[[ Given records, beginning ]]

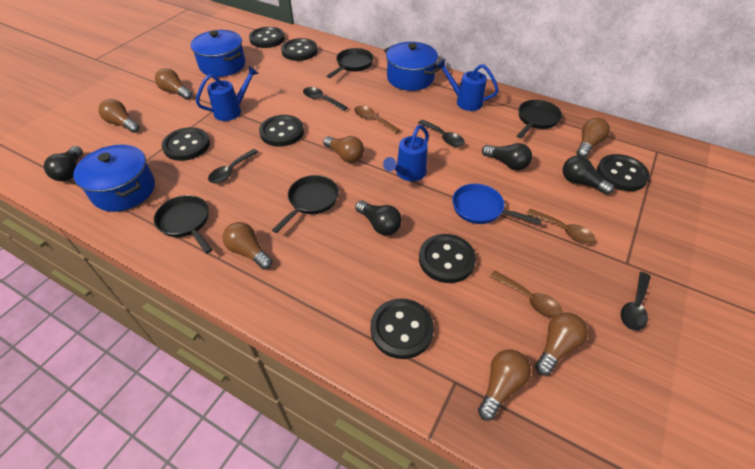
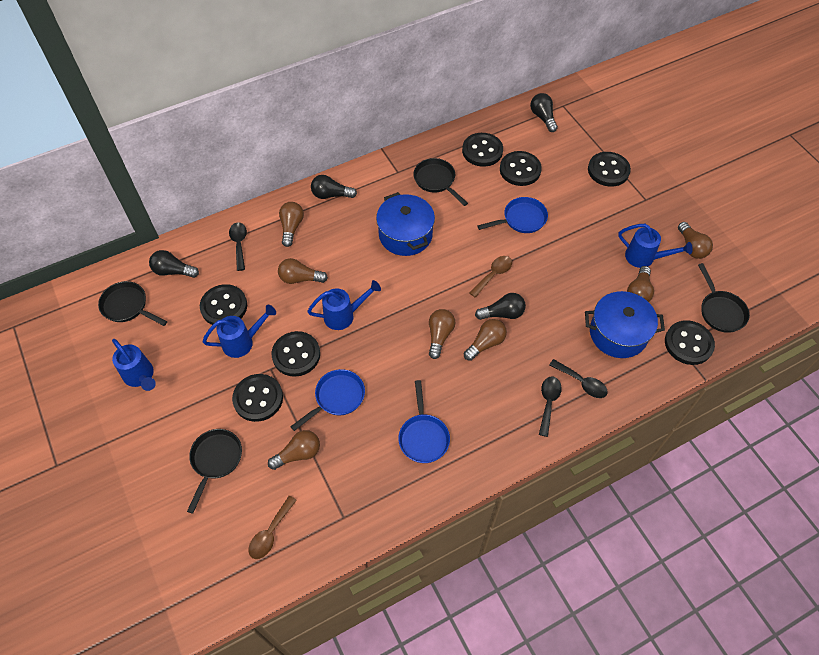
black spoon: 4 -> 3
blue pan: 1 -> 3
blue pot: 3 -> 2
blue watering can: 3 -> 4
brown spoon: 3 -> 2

[[ Given records, end ]]

What you need to do
The response must consist of the entries above exactly as they stand, minus any pictures.

Solved problem
black spoon: 4 -> 3
blue pan: 1 -> 3
blue pot: 3 -> 2
blue watering can: 3 -> 4
brown spoon: 3 -> 2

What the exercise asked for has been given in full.